▶ [Recorded information]
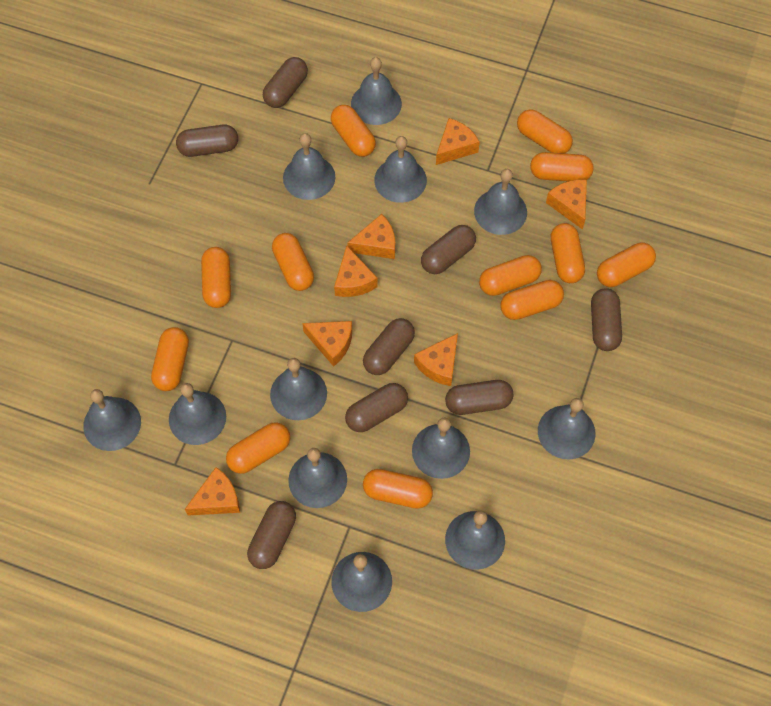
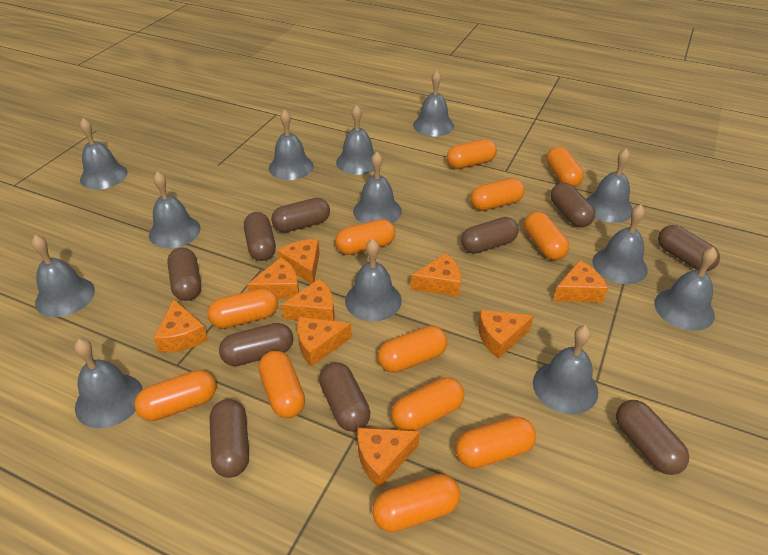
brown capsule: 8 -> 10
grey bell: 12 -> 13
orange cheese: 7 -> 9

▶ [Work instruction] Return the full listing above exactly as written, and omit the pictures.

▶ [Solution for this exercise]
brown capsule: 8 -> 10
grey bell: 12 -> 13
orange cheese: 7 -> 9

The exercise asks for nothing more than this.